[Opening Provided material section]

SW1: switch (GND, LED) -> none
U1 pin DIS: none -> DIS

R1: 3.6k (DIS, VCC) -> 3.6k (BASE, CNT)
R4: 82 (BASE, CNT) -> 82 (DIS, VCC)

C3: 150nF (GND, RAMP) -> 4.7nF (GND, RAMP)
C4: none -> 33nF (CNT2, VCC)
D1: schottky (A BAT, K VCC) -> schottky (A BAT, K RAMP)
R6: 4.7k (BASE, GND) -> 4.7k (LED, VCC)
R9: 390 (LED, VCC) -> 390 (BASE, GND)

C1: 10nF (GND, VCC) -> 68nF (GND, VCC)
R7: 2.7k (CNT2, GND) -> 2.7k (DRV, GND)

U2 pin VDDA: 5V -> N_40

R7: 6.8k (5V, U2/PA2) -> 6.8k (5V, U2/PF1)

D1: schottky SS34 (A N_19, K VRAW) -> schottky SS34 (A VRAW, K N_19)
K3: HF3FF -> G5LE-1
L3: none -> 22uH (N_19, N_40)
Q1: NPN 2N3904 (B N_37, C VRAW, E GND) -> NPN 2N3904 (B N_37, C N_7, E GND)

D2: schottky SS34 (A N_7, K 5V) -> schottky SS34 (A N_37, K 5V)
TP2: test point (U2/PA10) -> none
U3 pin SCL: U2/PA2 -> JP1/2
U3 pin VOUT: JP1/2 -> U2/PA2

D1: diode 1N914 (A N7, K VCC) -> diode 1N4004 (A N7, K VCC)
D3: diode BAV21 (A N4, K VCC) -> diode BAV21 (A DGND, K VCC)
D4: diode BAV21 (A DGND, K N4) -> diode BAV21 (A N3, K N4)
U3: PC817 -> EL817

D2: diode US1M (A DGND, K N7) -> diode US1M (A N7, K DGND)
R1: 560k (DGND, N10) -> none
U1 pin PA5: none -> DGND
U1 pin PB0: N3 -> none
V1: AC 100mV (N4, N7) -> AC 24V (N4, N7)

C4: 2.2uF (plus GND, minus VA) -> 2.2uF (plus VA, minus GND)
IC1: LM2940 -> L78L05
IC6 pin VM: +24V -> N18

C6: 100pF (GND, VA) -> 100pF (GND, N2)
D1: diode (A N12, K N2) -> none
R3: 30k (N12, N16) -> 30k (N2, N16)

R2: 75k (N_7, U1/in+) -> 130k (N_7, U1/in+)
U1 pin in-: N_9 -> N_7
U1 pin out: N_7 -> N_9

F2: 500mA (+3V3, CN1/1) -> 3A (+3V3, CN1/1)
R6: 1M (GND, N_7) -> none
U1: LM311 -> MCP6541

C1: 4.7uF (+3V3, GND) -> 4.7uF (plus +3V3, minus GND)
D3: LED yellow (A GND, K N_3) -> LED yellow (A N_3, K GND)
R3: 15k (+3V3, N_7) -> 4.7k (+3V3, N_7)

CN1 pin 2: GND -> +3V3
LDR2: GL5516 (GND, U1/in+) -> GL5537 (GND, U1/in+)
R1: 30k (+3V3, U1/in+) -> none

[Closing Provided material section]

### Problem statement
Copy out the records once more. Match them exactly.

### Output of the task
SW1: switch (GND, LED) -> none
U1 pin DIS: none -> DIS

R1: 3.6k (DIS, VCC) -> 3.6k (BASE, CNT)
R4: 82 (BASE, CNT) -> 82 (DIS, VCC)

C3: 150nF (GND, RAMP) -> 4.7nF (GND, RAMP)
C4: none -> 33nF (CNT2, VCC)
D1: schottky (A BAT, K VCC) -> schottky (A BAT, K RAMP)
R6: 4.7k (BASE, GND) -> 4.7k (LED, VCC)
R9: 390 (LED, VCC) -> 390 (BASE, GND)

C1: 10nF (GND, VCC) -> 68nF (GND, VCC)
R7: 2.7k (CNT2, GND) -> 2.7k (DRV, GND)

U2 pin VDDA: 5V -> N_40

R7: 6.8k (5V, U2/PA2) -> 6.8k (5V, U2/PF1)

D1: schottky SS34 (A N_19, K VRAW) -> schottky SS34 (A VRAW, K N_19)
K3: HF3FF -> G5LE-1
L3: none -> 22uH (N_19, N_40)
Q1: NPN 2N3904 (B N_37, C VRAW, E GND) -> NPN 2N3904 (B N_37, C N_7, E GND)

D2: schottky SS34 (A N_7, K 5V) -> schottky SS34 (A N_37, K 5V)
TP2: test point (U2/PA10) -> none
U3 pin SCL: U2/PA2 -> JP1/2
U3 pin VOUT: JP1/2 -> U2/PA2

D1: diode 1N914 (A N7, K VCC) -> diode 1N4004 (A N7, K VCC)
D3: diode BAV21 (A N4, K VCC) -> diode BAV21 (A DGND, K VCC)
D4: diode BAV21 (A DGND, K N4) -> diode BAV21 (A N3, K N4)
U3: PC817 -> EL817

D2: diode US1M (A DGND, K N7) -> diode US1M (A N7, K DGND)
R1: 560k (DGND, N10) -> none
U1 pin PA5: none -> DGND
U1 pin PB0: N3 -> none
V1: AC 100mV (N4, N7) -> AC 24V (N4, N7)

C4: 2.2uF (plus GND, minus VA) -> 2.2uF (plus VA, minus GND)
IC1: LM2940 -> L78L05
IC6 pin VM: +24V -> N18

C6: 100pF (GND, VA) -> 100pF (GND, N2)
D1: diode (A N12, K N2) -> none
R3: 30k (N12, N16) -> 30k (N2, N16)

R2: 75k (N_7, U1/in+) -> 130k (N_7, U1/in+)
U1 pin in-: N_9 -> N_7
U1 pin out: N_7 -> N_9

F2: 500mA (+3V3, CN1/1) -> 3A (+3V3, CN1/1)
R6: 1M (GND, N_7) -> none
U1: LM311 -> MCP6541

C1: 4.7uF (+3V3, GND) -> 4.7uF (plus +3V3, minus GND)
D3: LED yellow (A GND, K N_3) -> LED yellow (A N_3, K GND)
R3: 15k (+3V3, N_7) -> 4.7k (+3V3, N_7)

CN1 pin 2: GND -> +3V3
LDR2: GL5516 (GND, U1/in+) -> GL5537 (GND, U1/in+)
R1: 30k (+3V3, U1/in+) -> none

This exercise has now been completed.